Collected data entries
** begin **

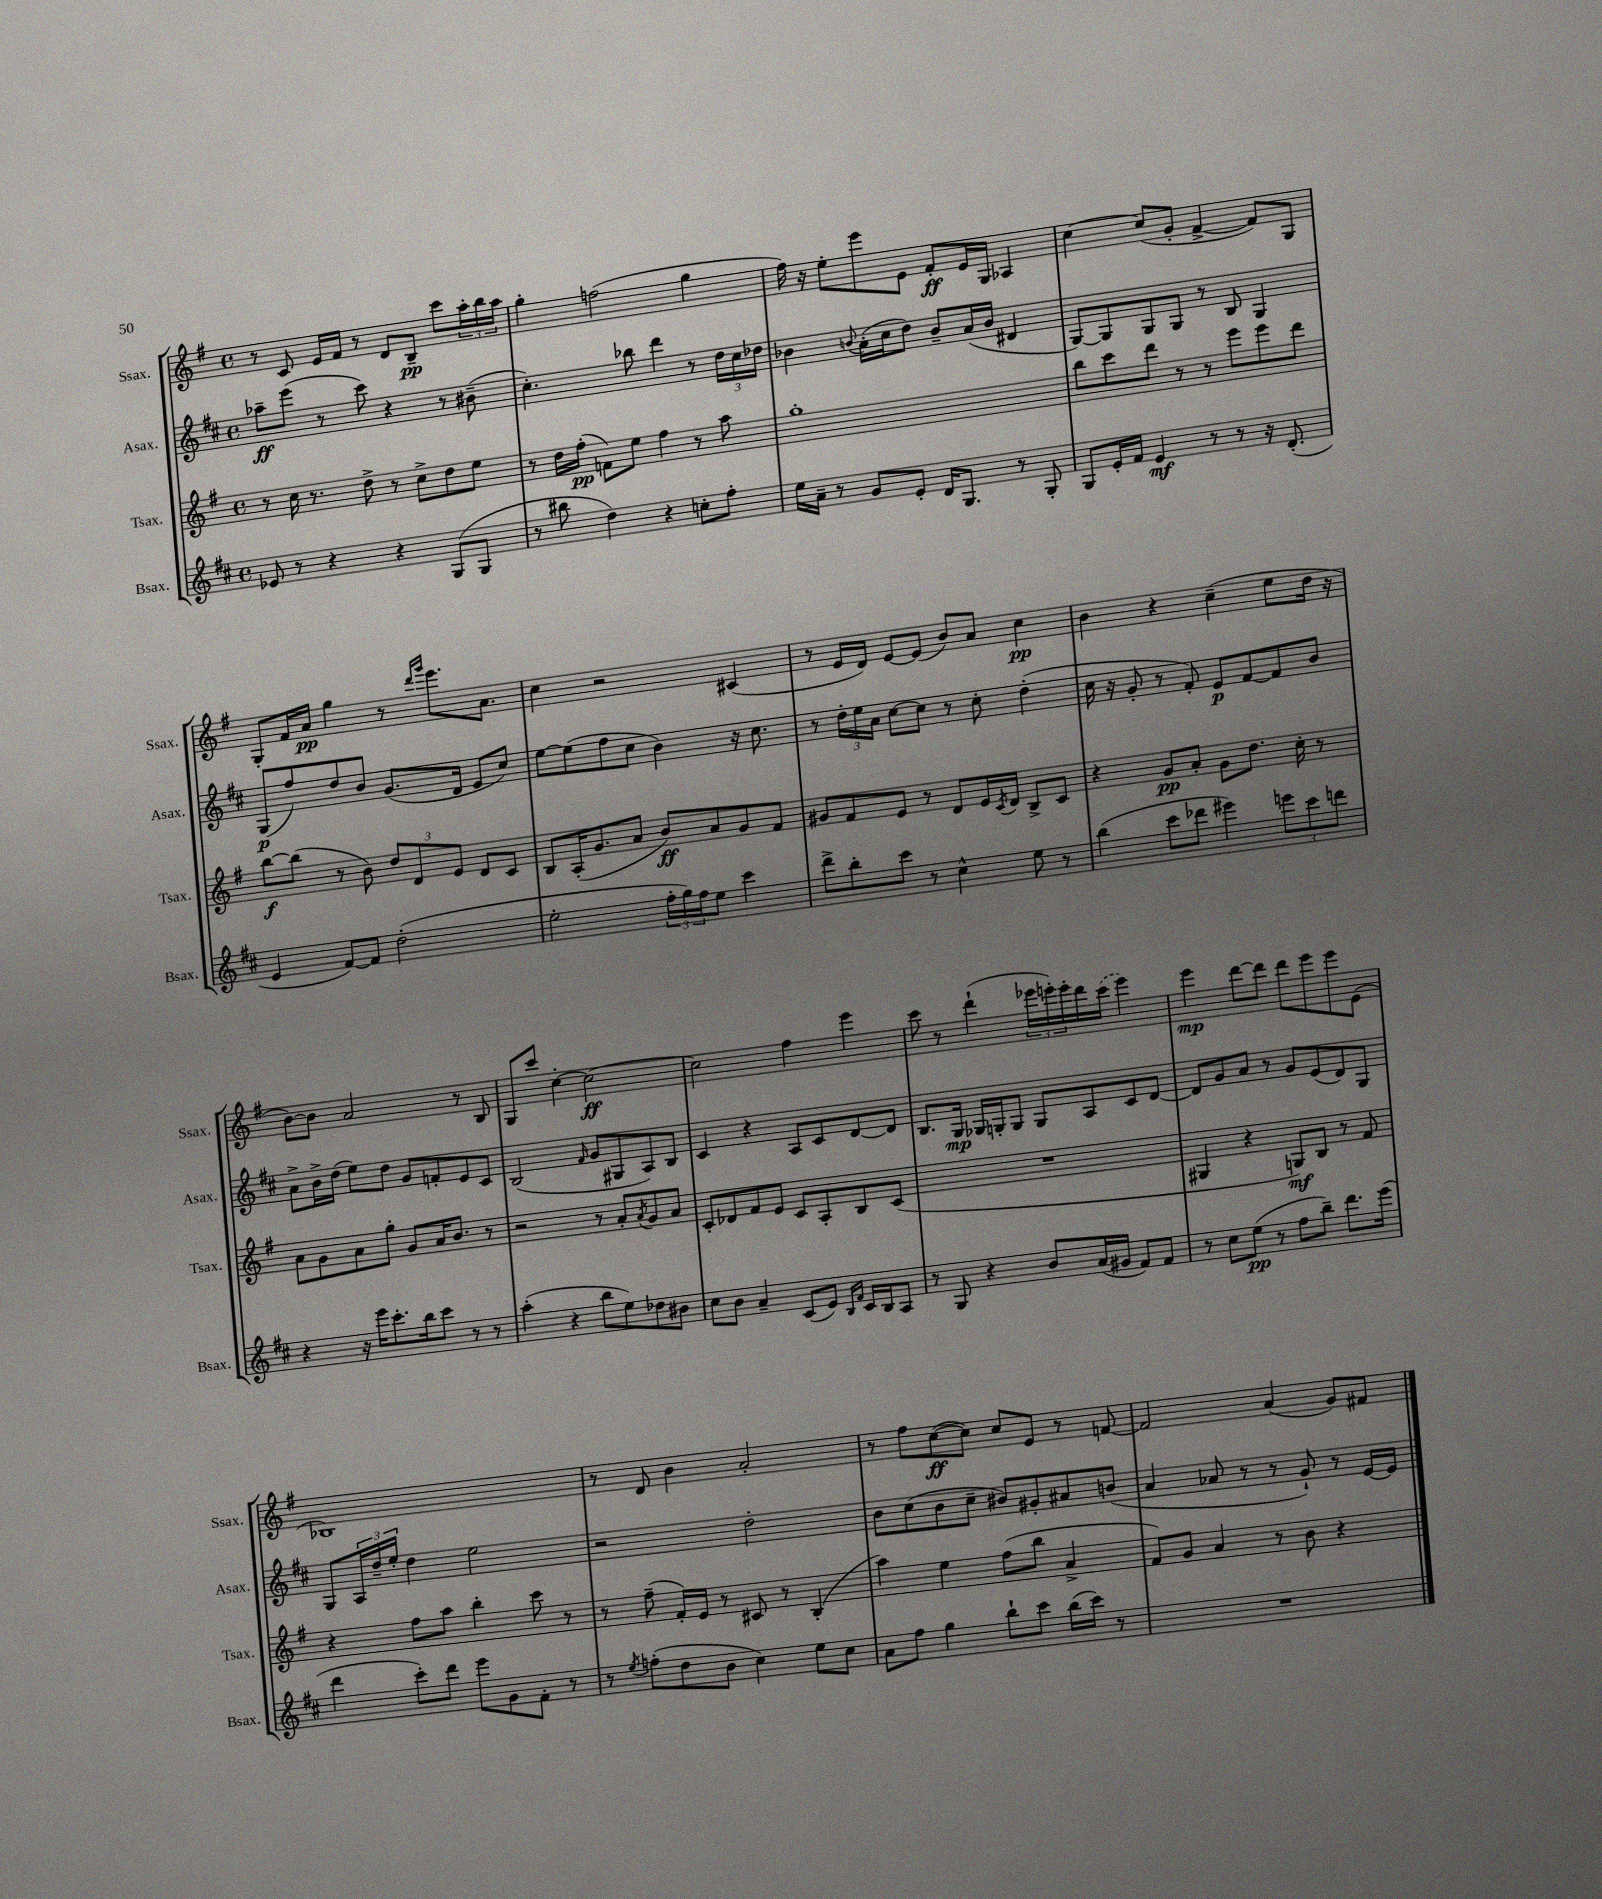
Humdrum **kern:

**kern	**dynam	**kern	**dynam	**kern	**dynam	**kern	**dynam
*part4	*part4	*part3	*part3	*part2	*part2	*part1	*part1
*staff4	*staff4	*staff3	*staff3	*staff2	*staff2	*staff1	*staff1
*I"Bsax.	*	*I"Tsax.	*	*I"Asax.	*	*I"Ssax.	*
*I'Bsax.	*	*I'Tsax.	*	*I'Asax.	*	*I'Ssax.	*
*clefG2	*	*clefG2	*	*clefG2	*	*clefG2	*
*k[f#c#]	*	*k[f#]	*	*k[f#c#]	*	*k[f#]	*
*M4/4	*	*M4/4	*	*M4/4	*	*M4/4	*
*met(c)	*	*met(c)	*	*met(c)	*	*met(c)	*
=2	=2	=2	=2	=2	=2	=2	=2
8e-X/	.	8r	.	8aa-X~\L	ff	8r	.
8r	.	16cc\	.	(8eee\J	.	8c/	.
.	.	8.r	.	.	.	.	.
4r	.	.	.	8r	.	16e/LL	.
.	.	.	.	.	.	16f#/JJ	.
.	.	8dd^\	.	8ccc#\)	.	8r	.
4r	.	8r	.	4r	.	8d/L	.
.	.	8cc^\L	.	.	.	8B~/J	pp
(8G/L	.	8dd\	.	8r	.	8ccc\L	.
8G/J	.	8ee\J	.	(8b#X~\	.	24aa'\L	.
.	.	.	.	.	.	24bb\	.
.	.	.	.	.	.	24aa\JJ	.
=3	=3	=3	=3	=3	=3	=3	=3
8r	.	8r	.	4.cc#'\)	.	4gg'\	.
8bb#X\	.	16dd\LL	.	.	.	.	.
.	.	(16ff#'\JJ	pp	.	.	.	.
4dd\)	.	8fn\L)	.	.	.	(2ffn\	.
.	.	8ee\J	.	8bb-X\	.	.	.
4r	.	4ff#\	.	4ddd\	.	.	.
8ccn'\L	.	8r	.	8r	.	4gg\	.
8ff#'\J	.	8aa\	.	24dd\LL	.	.	.
.	.	.	.	24cc#\	.	.	.
.	.	.	.	24dd-X\JJ	.	.	.
=4	=4	=4	=4	=4	=4	=4	=4
16ee\LL	.	1gg'	.	4b-X\	.	16ff#\)	.
16a~\JJ	.	.	.	.	.	16r	.
8r	.	.	.	.	.	8ee'\L	.
.	.	.	.	8qqbn/	.	.	.
8g/L	.	.	.	(16a'\LL	.	8eee\	.
.	.	.	.	16cc#\J	.	.	.
8e'/J	.	.	.	8dd\J)	.	8e\J	.
16d/KL	.	.	.	8b~/L	.	8f#'/L	ff
8.G/J	.	.	.	.	.	.	.
.	.	.	.	(16a/L	.	16e/L	.
.	.	.	.	16b/JJ	.	16G/JJ	.
8r	.	.	.	4d#X/	.	4A-X/	.
8G'/	.	.	.	.	.	.	.
=5	=5	=5	=5	=5	=5	=5	=5
8G/L	.	8bb\L	.	[8G/L)	.	[4cc\	.
16e'/L	.	8ccc\	.	8G/]	.	.	.
16f#/JJ	.	.	.	.	.	.	.
4e/	mf	8ddd\J	.	8G/	.	(8cc/L]	.
.	.	8r	.	8G/J	.	8g'/J	.
8r	.	8r	.	8r	.	[4f#^/	.
8r	.	8eee\L	.	8B/	.	.	.
16r	.	8eee\	.	4G/	.	8f#/L])	.
(8.d'/	.	.	.	.	.	.	.
.	.	8ddd\J	.	.	.	8G/J	.
!!LO:LB:g=z
=6	=6	=6	=6	=6	=6	=6	=6
4e/	.	[8bb\L	f	(8G/L	p	8G'/L	.
.	.	(8bb\J]	.	8ff#/)	.	16f#/L	.
.	.	.	.	.	.	16a/JJ	pp
[8f#/L)	.	8r	.	8dd/	.	4gg\	.
8f#/J]	.	8b\)	.	8b/J	.	.	.
(2dd'\	.	12dd/L	.	(8.g/L	.	8r	.
.	.	12d/	.	.	.	.	.
.	.	.	.	.	.	16qqddd/LL	.
.	.	.	.	.	.	16qqggg/JJ	.
.	.	.	.	.	.	8.eee\L	.
.	.	12e/J	.	.	.	.	.
.	.	.	.	16d/Jk	.	.	.
.	.	8d/L	.	8e/L	.	.	.
.	.	.	.	.	.	8.a\J	.
.	.	8c/J	.	8cc#/J)	.	.	.
=7	=7	=7	=7	=7	=7	=7	=7
2ee'\	.	8B/L	.	[8ee\L	.	4cc\	.
.	.	(16A'/K	.	(8ee\]	.	.	.
.	.	8.g/	.	.	.	.	.
.	.	.	.	8ff#\	.	2r	.
.	.	8a/J	.	8cc#\J	.	.	.
24ff#'\LL	.	8b/L)	ff	4b\)	.	.	.
24gg\)	.	.	.	.	.	.	.
24ff#\J	.	.	.	.	.	.	.
8ee\J	.	8a/	.	.	.	.	.
4ccc#\	.	8g/	.	16r	.	(4c#X/	.
.	.	.	.	8.cc#\	.	.	.
.	.	8f#/J	.	.	.	.	.
=8	=8	=8	=8	=8	=8	=8	=8
8ddd^\L	.	8g#X/L	.	8r	.	8r	.
8bb'\	.	8f#/	.	24dd'\LL	.	16e/LL	.
.	.	.	.	24ee\	.	.	.
.	.	.	.	.	.	16d/JJ)	.
.	.	.	.	24a\JJ	.	.	.
8ccc#\J	.	8e/J	.	[8cc#\L	.	[8e/L	.
8r	.	8r	.	8cc#\J]	.	(8e/J]	.
4cc#^^\	.	8d/L	.	8r	.	8b/L)	.
.	.	16e/L	.	8cc#'\	.	8a/J	.
.	.	8qc/	.	.	.	.	.
.	.	16d/JJ	.	.	.	.	.
8ee\	.	8B^/L	.	(4dd'\	.	4cc\	pp
8r	.	8c/J	.	.	.	.	.
=9	=9	=9	=9	=9	=9	=9	=9
(4bb\	.	4r	.	16cc#\	.	4b\	.
.	.	.	.	16r	.	.	.
.	.	.	.	8g'/	.	.	.
8ccc#\L	.	8g/L	pp	8r	.	4r	.
8ddd-X\J	.	8a'/J	.	8f#'/)	.	.	.
4eee#X\)	.	8g\L	.	8e/L	p	(4cc~\	.
.	.	8.dd\J	.	[8f#/	.	.	.
12eeen\L	.	.	.	8f#/]	.	8ee\L	.
.	.	16cc'\	.	.	.	.	.
12ccc#\	.	.	.	.	.	.	.
.	.	8r	.	8b/J	.	16dd\Jk	.
12dddn\J	.	.	.	.	.	.	.
.	.	.	.	.	.	16r	.
!!LO:LB:g=z
=10	=10	=10	=10	=10	=10	=10	=10
4r	.	8a\L	.	8a^\L	.	[8b\L)	.
.	.	8g\	.	16b^\L	.	8b\J]	.
.	.	.	.	(16dd\JJ	.	.	.
16r	.	8a\	.	8ee\L)	.	2a/	.
16eee\KL	.	.	.	.	.	.	.
8.ccc#'\	.	8gg'\J	.	8dd\J	.	.	.
.	.	8g/L	.	8g/L	.	.	.
16bb\k	.	.	.	.	.	.	.
8ccc#\J	.	16a/K	.	8fn'/	.	.	.
.	.	8.b/J	.	.	.	.	.
8r	.	.	.	8e/	.	8r	.
8r	.	8r	.	8c#/J	.	8B/	.
=11	=11	=11	=11	=11	=11	=11	=11
(4aa'\	.	2r	.	(2B/	.	8G/L	.
.	.	.	.	.	.	8ccc/J	.
4r	.	.	.	.	.	[4cc'\	.
.	.	.	.	16qqf#/	.	.	.
8bb\L	.	8r	.	8g/L	.	2cc\_	ff
8ee\)	.	8a'/L	.	8G#X/	.	.	.
.	.	8qa/	.	.	.	.	.
8dd-X\	.	8g/	.	8A/)	.	.	.
8b#X\J	.	8a/J	.	8B/J	.	.	.
=12	=12	=12	=12	=12	=12	=12	=12
8cc#\L	.	8c'/L	.	4c#/	.	2cc\]	.
8b\J	.	8d-X/	.	.	.	.	.
4a~/	.	8f#/	.	4r	.	.	.
.	.	8e/J	.	.	.	.	.
(8c#/L	.	8c/L	.	8A/L	.	4ff#\	.
8e/J)	.	8A'/	.	8c#/	.	.	.
16qqB/LL	.	.	.	.	.	.	.
16qqf#/JJ	.	.	.	.	.	.	.
16c#/LL	.	8B/	.	[8d/	.	4eee\	.
16B/J	.	.	.	.	.	.	.
8A/J	.	(8c/J	.	8d/J]	.	.	.
=13	=13	=13	=13	=13	=13	=13	=13
8r	.	1r	.	8.B/L	.	8ccc\	.
8G/	.	.	.	.	.	8r	.
.	.	.	.	16G/Jk	mp	.	.
4r	.	.	.	16G-X/LL	.	(4ddd`\	.
.	.	.	.	16Gn'/J	.	.	.
.	.	.	.	8G/J	.	.	.
8b/L	.	.	.	8G/L	.	24eee-X\LL	.
.	.	.	.	.	.	24eeen'\)	.
.	.	.	.	.	.	24eee'\	.
(16a/L	.	.	.	8A/	.	16ddd\	.
16g#X/JJ	.	.	.	.	.	(16ccc\JJ	.
8f#/L)	.	.	.	8c#/	.	4eee\)	.
8f#/J	.	.	.	[8d/J	.	.	.
=14	=14	=14	=14	=14	=14	=14	=14
8r	.	4G#X/	.	8d/L]	.	4eee\	mp
8cc#\L	.	.	.	8g/	.	.	.
(8ee\J	pp	4r	.	8a/J	.	[8ddd\L	.
8r	.	.	.	8r	.	8ddd\J]	.
8ff#\L	.	8Gn/L)	mf	8g/L	.	8ddd\L	.
8bb~\J)	.	8B/J	.	(8e/	.	8eee\	.
8.ddd\L	.	8r	.	8d/)	.	8eee\	.
.	.	8f#/	.	8G/J	.	(8e\J	.
(16eee\Jk	.	.	.	.	.	.	.
!!LO:LB:g=z
=15	=15	=15	=15	=15	=15	=15	=15
4ddd\	.	4r	.	8G/L	.	1B-X)	.
.	.	.	.	24A/L	.	.	.
.	.	.	.	24dd~/	.	.	.
.	.	.	.	24ee'/JJ	.	.	.
8ccc#'\L)	.	8ff#\L	.	4dd\	.	.	.
8ddd\J	.	8aa\J	.	.	.	.	.
8eee\L	.	4bb'\	.	2ee\	.	.	.
8g\	.	.	.	.	.	.	.
8f#'\J	.	8ccc\	.	.	.	.	.
8r	.	8r	.	.	.	.	.
=16	=16	=16	=16	=16	=16	=16	=16
8r	.	8r	.	2r	.	8r	.
8qee/	.	.	.	.	.	.	.
(8ffn'\L	.	(8ff#~\	.	.	.	8d/	.
8dd\	.	16f#'/LL)	.	.	.	4b\	.
.	.	16e/JJ	.	.	.	.	.
8b\J	.	8r	.	.	.	.	.
4cc#\)	.	8c#X/	.	2dd'\	.	2a'/	.
.	.	8r	.	.	.	.	.
8ee\L	.	(4B'/	.	.	.	.	.
8cc#\J	.	.	.	.	.	.	.
=17	=17	=17	=17	=17	=17	=17	=17
8a\L	.	4aa\)	.	8b\L	.	8r	.
8ff#\J	.	.	.	(8cc#\	.	8ff#\L	.
4gg\	.	4ee\	.	8b\	.	([8cc\	ff
.	.	.	.	8cc#~\J	.	8cc\J])	.
8bb`\L	.	(8ff#\L	.	8b#X/L)	.	8cc/L	.
8ccc#\J	.	8bb\J	.	8g#X'/	.	8e/J	.
(16bb\LL	.	4a^/	.	8a#X/	.	8r	.
16ccc#\JJ)	.	.	.	.	.	.	.
8r	.	.	.	(8bn/J	.	[8fn/	.
=18	=18	=18	=18	=18	=18	=18	=18
1r	.	8f#/L)	.	4a/	.	2f/]	.
.	.	8g/J	.	.	.	.	.
.	.	4a/	.	8a-X/	.	.	.
.	.	.	.	8r	.	.	.
.	.	8r	.	8r	.	(4a/	.
.	.	8b\	.	8g`/)	.	.	.
.	.	4r	.	8r	.	8g/L)	.
.	.	.	.	[16e/LL	.	8f#X/J	.
.	.	.	.	16e/JJ]	.	.	.
==	==	==	==	==	==	==	==
*-	*-	*-	*-	*-	*-	*-	*-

** end **

▸ **WHAT TO WORK ON**: Return each line of the items above that contains the string "Asax".

▸ **EXERCISE OUTPUT**:
*I"Bsax.	*	*I"Tsax.	*	*I"Asax.	*	*I"Ssax.	*
*I'Bsax.	*	*I'Tsax.	*	*I'Asax.	*	*I'Ssax.	*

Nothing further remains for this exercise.